# [REQUIRED ACTION]
From the line containing "SD1 pin MISO: D2 -> D12" down to the final line of the entries below, quote every line verbatim. Exclude pictures.

*****

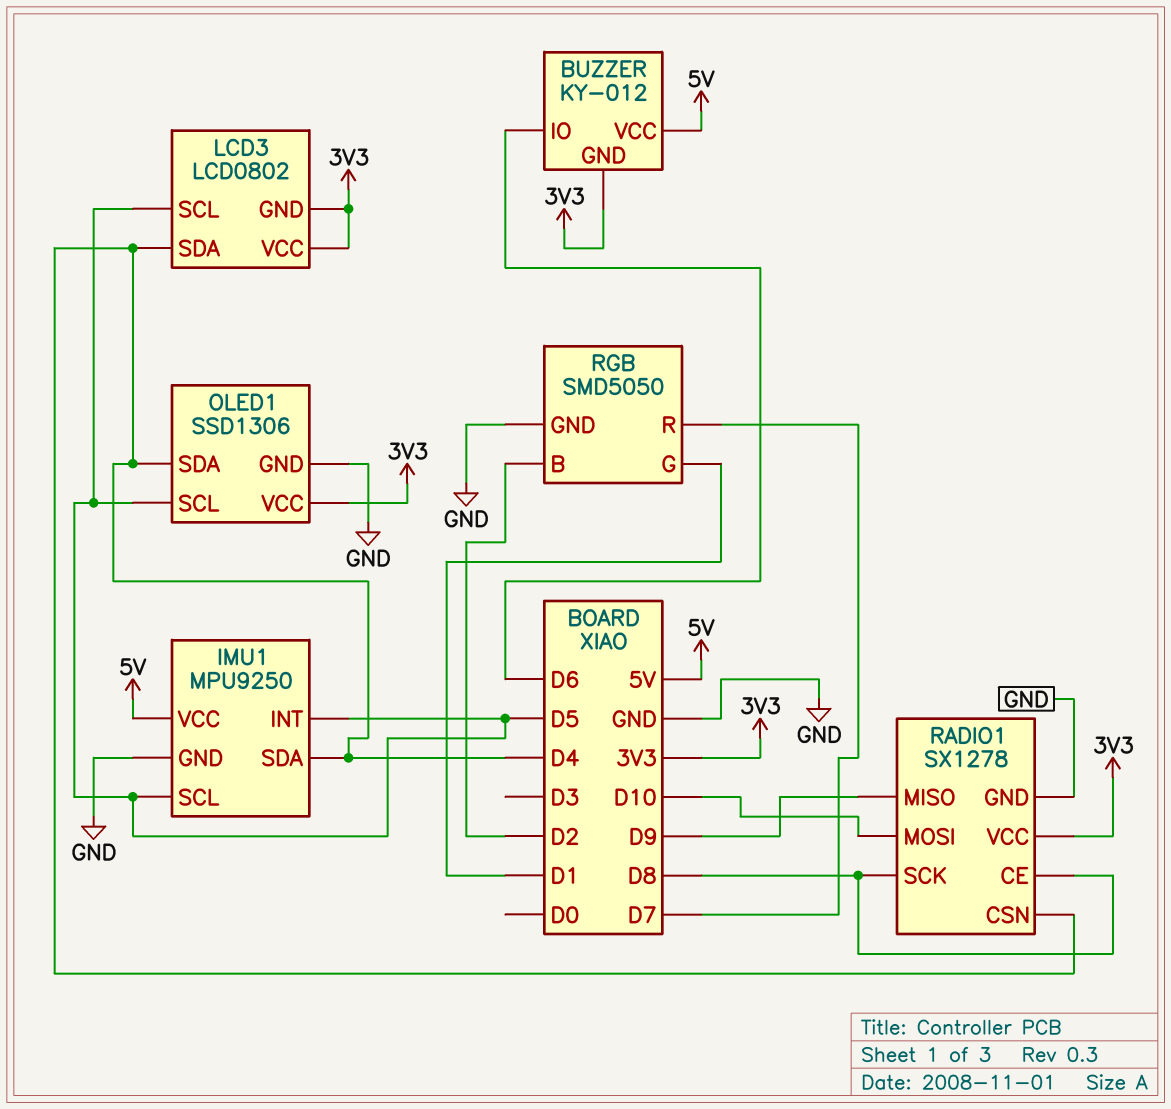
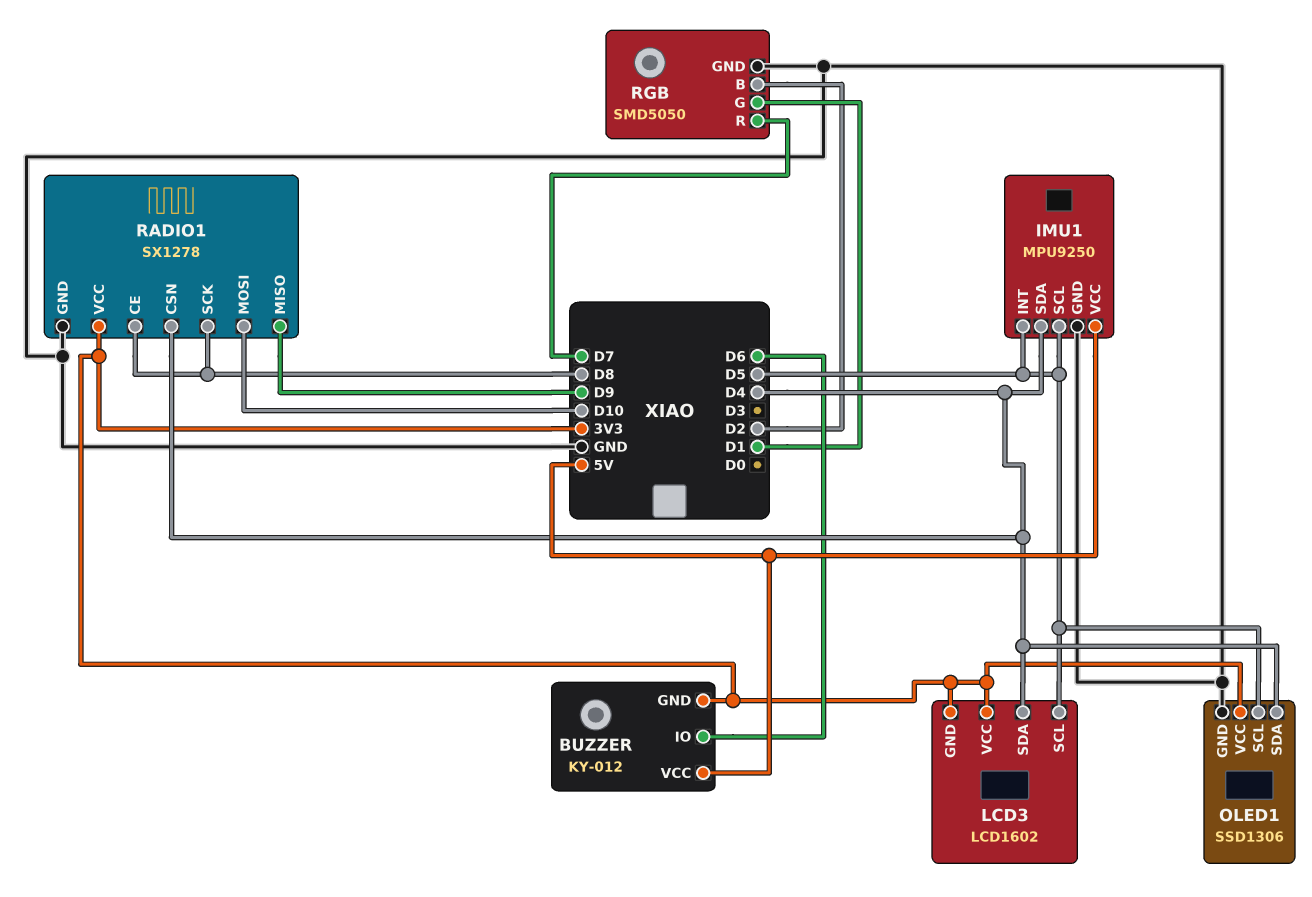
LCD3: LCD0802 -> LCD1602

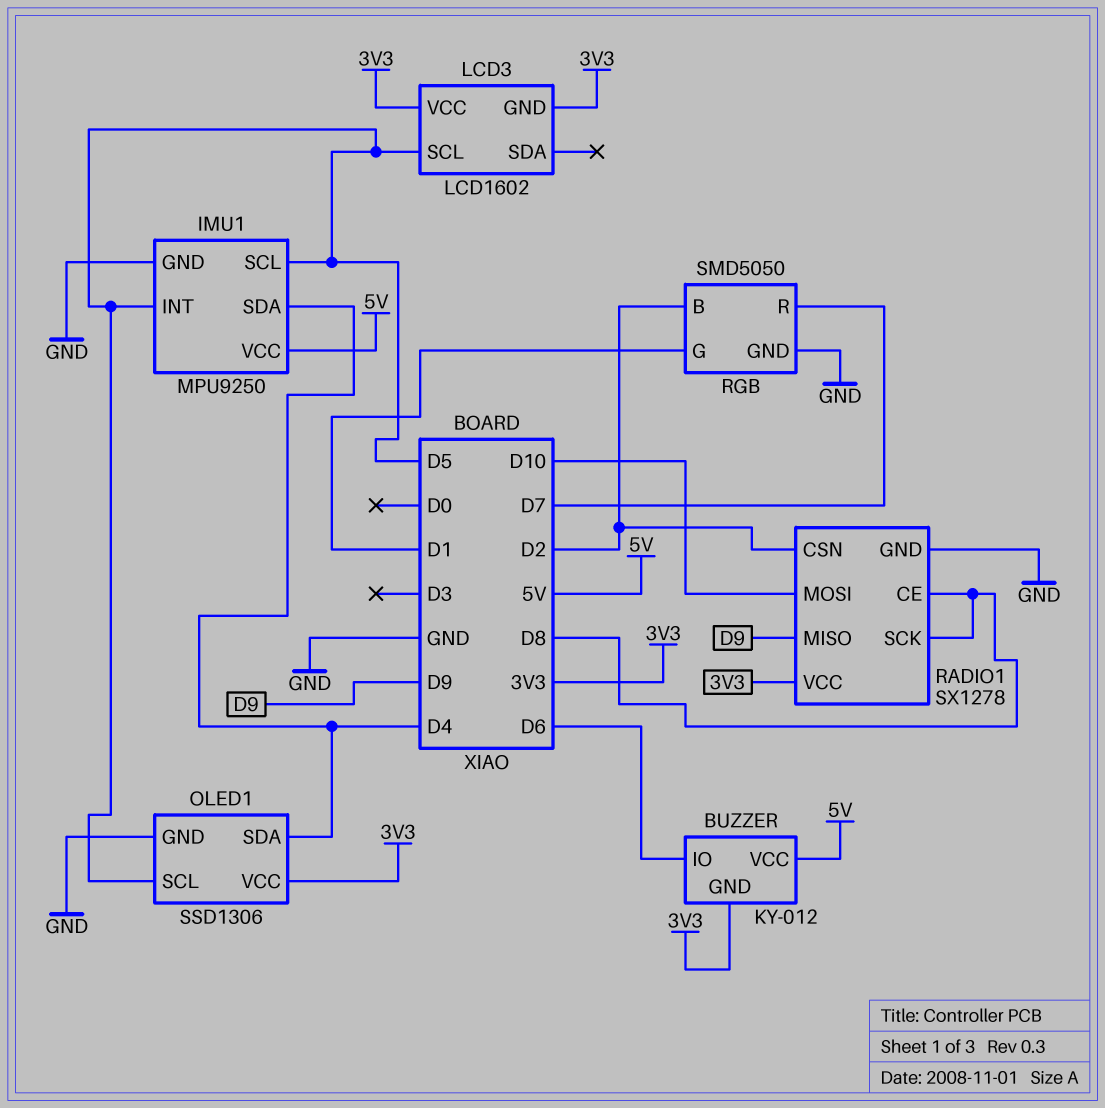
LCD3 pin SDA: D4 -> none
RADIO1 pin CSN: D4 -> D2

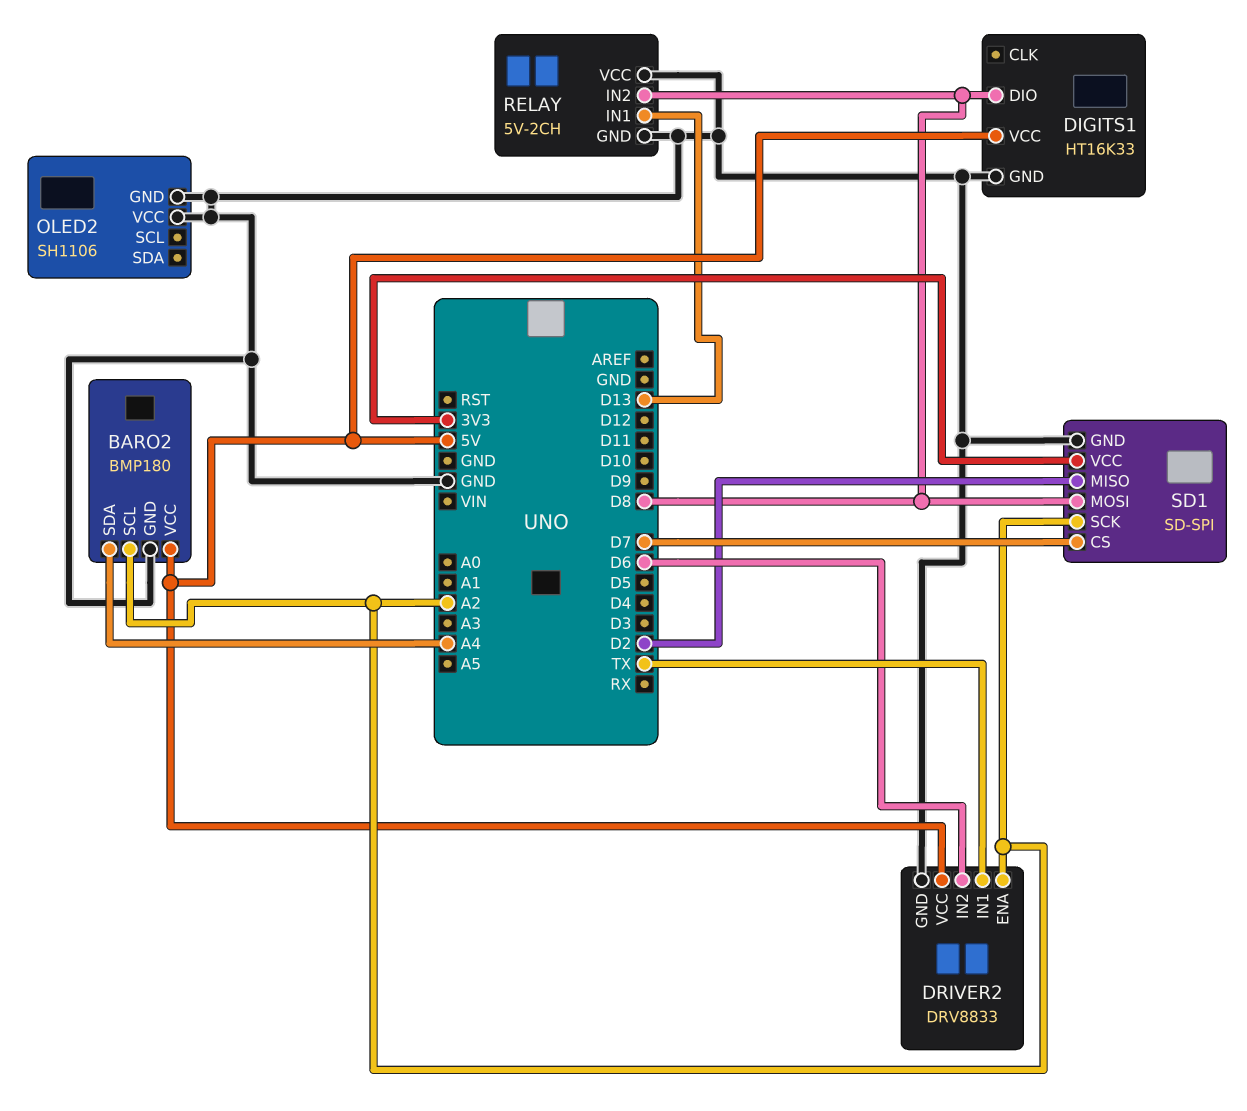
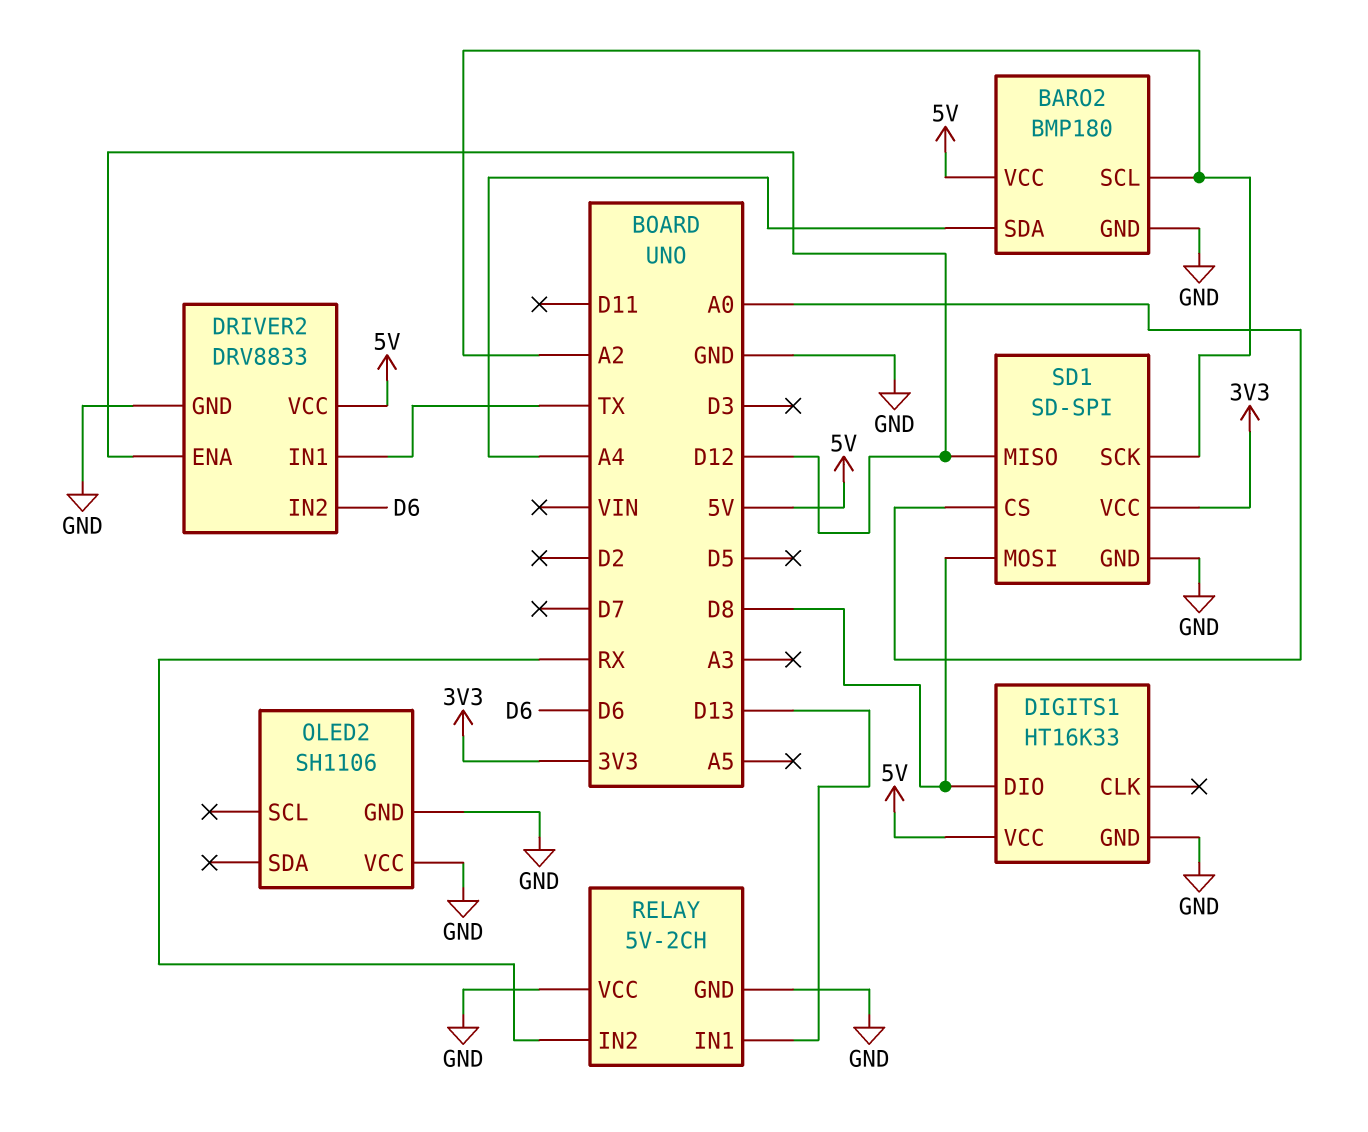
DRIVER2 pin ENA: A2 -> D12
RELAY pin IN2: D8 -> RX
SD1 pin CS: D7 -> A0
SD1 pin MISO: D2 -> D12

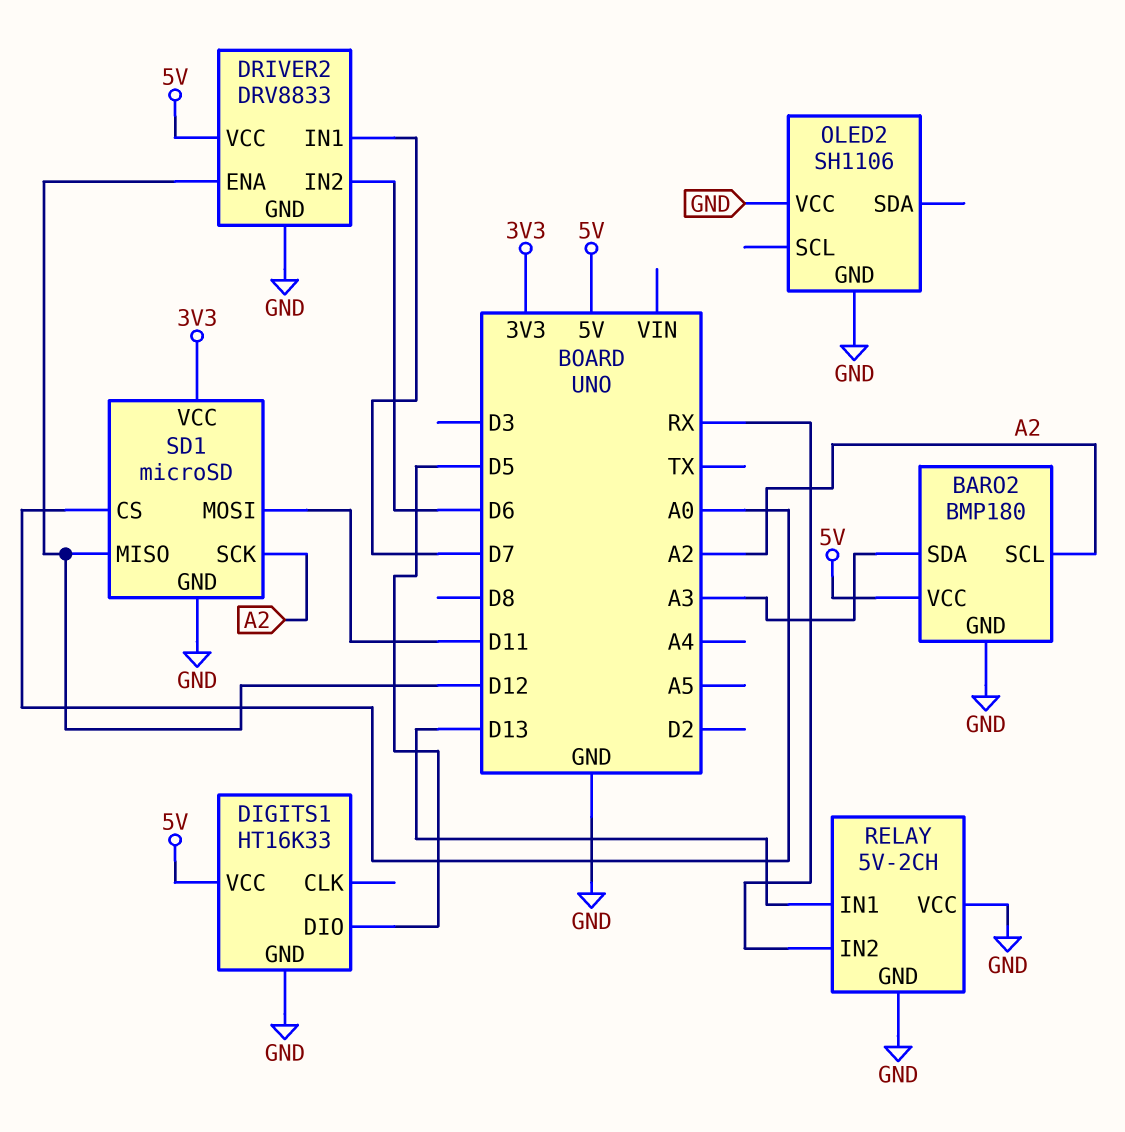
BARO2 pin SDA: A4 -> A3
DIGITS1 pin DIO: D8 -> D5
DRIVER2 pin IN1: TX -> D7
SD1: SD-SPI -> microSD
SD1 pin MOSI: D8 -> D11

*****

# [OUTPUT OF THE EXERCISE]
SD1 pin MISO: D2 -> D12

BARO2 pin SDA: A4 -> A3
DIGITS1 pin DIO: D8 -> D5
DRIVER2 pin IN1: TX -> D7
SD1: SD-SPI -> microSD
SD1 pin MOSI: D8 -> D11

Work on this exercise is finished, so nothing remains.